=== Excerpted data ===
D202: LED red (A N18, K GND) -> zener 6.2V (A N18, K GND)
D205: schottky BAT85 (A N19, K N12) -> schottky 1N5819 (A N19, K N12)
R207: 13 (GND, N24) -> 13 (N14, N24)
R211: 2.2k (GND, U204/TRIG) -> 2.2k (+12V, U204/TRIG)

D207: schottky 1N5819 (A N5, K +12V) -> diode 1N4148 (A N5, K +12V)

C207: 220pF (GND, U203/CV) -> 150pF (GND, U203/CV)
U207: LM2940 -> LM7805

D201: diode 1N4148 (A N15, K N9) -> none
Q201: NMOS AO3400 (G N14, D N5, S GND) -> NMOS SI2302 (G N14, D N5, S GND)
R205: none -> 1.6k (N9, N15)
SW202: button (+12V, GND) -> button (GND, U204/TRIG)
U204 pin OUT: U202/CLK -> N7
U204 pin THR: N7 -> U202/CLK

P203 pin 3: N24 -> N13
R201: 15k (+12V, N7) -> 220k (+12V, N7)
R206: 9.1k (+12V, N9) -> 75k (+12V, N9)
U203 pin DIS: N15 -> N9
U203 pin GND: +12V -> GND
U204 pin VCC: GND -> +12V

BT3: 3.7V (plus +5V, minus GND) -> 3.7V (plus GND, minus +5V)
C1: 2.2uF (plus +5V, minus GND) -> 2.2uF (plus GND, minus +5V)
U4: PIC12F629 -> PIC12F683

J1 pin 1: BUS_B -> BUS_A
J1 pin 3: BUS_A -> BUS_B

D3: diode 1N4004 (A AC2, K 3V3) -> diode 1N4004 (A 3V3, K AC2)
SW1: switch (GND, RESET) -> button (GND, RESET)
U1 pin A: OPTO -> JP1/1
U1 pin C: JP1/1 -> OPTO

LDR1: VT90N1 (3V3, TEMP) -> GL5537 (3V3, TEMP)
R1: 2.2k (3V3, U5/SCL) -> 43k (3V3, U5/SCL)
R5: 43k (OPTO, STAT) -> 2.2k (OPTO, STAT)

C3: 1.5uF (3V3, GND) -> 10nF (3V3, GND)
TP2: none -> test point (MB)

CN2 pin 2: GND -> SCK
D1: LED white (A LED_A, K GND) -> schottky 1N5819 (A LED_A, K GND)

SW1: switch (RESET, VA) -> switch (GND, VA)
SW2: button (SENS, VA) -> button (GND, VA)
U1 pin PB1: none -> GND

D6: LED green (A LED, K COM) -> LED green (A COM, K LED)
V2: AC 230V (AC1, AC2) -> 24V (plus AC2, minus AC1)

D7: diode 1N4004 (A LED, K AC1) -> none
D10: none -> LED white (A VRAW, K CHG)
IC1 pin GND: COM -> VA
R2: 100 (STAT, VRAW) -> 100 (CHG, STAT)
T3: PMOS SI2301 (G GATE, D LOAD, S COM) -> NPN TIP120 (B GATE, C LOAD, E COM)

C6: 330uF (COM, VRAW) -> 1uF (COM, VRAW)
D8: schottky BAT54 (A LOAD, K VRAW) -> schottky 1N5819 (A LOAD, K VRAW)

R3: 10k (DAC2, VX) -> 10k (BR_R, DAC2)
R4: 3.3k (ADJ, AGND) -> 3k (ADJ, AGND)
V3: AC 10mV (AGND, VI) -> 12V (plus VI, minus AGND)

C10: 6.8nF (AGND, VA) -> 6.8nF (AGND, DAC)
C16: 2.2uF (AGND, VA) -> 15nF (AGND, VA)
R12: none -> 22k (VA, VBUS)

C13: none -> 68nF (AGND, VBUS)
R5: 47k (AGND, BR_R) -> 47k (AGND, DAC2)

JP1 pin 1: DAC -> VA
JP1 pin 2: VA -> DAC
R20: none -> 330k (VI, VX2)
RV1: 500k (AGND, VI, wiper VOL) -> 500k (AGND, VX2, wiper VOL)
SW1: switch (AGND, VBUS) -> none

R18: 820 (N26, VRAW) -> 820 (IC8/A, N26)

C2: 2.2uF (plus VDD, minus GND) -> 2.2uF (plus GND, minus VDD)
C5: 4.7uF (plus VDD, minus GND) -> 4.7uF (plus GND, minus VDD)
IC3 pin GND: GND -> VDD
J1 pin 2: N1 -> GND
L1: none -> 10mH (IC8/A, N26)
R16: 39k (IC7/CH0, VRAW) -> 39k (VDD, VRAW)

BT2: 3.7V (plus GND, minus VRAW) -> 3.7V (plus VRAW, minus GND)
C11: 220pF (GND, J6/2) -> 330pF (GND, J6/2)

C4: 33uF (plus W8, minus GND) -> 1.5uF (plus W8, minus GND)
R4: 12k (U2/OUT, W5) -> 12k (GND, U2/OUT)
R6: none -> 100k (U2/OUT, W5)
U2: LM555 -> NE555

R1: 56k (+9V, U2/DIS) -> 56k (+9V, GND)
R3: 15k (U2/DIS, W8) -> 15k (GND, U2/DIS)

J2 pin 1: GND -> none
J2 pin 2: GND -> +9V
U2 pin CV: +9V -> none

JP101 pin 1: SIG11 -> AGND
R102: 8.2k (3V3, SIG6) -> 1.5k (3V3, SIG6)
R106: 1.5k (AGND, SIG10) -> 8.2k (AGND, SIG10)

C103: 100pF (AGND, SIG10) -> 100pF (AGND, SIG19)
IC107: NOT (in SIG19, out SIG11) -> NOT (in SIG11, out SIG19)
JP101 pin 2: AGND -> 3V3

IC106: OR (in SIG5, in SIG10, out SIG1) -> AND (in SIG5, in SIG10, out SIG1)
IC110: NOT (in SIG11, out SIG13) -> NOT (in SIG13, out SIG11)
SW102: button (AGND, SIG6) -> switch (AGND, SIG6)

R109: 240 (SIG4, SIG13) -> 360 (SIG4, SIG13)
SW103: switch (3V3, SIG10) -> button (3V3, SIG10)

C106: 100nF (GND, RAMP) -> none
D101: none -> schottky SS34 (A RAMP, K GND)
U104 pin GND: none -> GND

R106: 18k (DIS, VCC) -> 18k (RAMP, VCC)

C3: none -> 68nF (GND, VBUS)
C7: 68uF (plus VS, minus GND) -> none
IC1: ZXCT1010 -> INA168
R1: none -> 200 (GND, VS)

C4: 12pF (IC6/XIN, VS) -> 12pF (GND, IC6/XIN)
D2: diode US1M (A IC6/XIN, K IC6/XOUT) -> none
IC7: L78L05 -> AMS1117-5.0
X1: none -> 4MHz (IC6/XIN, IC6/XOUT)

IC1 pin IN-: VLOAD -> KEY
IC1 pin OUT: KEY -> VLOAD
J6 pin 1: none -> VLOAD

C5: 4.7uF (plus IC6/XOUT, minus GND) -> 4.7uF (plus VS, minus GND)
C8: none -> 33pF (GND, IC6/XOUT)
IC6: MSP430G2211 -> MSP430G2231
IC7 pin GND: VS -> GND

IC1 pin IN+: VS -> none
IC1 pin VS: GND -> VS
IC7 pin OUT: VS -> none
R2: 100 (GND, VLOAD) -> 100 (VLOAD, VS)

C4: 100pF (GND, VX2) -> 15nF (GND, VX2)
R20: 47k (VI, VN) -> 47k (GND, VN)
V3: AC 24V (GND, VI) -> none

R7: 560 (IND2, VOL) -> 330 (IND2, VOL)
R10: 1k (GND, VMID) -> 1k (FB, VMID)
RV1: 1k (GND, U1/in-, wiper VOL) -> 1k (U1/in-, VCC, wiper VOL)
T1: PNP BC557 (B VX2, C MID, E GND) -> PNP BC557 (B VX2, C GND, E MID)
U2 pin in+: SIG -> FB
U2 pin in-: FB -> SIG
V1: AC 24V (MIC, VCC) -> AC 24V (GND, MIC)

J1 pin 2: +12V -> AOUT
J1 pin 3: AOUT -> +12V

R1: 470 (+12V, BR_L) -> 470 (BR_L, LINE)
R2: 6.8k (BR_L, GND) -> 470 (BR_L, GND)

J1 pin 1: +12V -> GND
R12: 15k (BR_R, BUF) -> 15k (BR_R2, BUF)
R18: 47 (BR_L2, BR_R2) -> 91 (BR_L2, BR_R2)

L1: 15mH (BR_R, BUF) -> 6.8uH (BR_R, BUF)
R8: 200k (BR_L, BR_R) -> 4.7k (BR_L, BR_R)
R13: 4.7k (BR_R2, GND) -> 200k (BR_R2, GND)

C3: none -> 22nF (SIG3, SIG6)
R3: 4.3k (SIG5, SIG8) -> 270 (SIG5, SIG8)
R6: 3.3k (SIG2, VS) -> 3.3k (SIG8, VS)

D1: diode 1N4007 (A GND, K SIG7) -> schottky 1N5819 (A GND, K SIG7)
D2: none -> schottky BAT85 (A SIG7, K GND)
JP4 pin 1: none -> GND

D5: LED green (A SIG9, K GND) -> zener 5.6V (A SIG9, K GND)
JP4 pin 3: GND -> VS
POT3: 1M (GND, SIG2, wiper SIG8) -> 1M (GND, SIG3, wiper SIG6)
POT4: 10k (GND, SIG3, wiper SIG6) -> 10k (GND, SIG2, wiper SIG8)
===
Exercise directions :: Quote, with nothing altered, all lines from the start of the entries to the line that carries "R206: 9.1k (+12V, N9) -> 75k (+12V, N9)", inclusive.

Result of this exercise ::
D202: LED red (A N18, K GND) -> zener 6.2V (A N18, K GND)
D205: schottky BAT85 (A N19, K N12) -> schottky 1N5819 (A N19, K N12)
R207: 13 (GND, N24) -> 13 (N14, N24)
R211: 2.2k (GND, U204/TRIG) -> 2.2k (+12V, U204/TRIG)

D207: schottky 1N5819 (A N5, K +12V) -> diode 1N4148 (A N5, K +12V)

C207: 220pF (GND, U203/CV) -> 150pF (GND, U203/CV)
U207: LM2940 -> LM7805

D201: diode 1N4148 (A N15, K N9) -> none
Q201: NMOS AO3400 (G N14, D N5, S GND) -> NMOS SI2302 (G N14, D N5, S GND)
R205: none -> 1.6k (N9, N15)
SW202: button (+12V, GND) -> button (GND, U204/TRIG)
U204 pin OUT: U202/CLK -> N7
U204 pin THR: N7 -> U202/CLK

P203 pin 3: N24 -> N13
R201: 15k (+12V, N7) -> 220k (+12V, N7)
R206: 9.1k (+12V, N9) -> 75k (+12V, N9)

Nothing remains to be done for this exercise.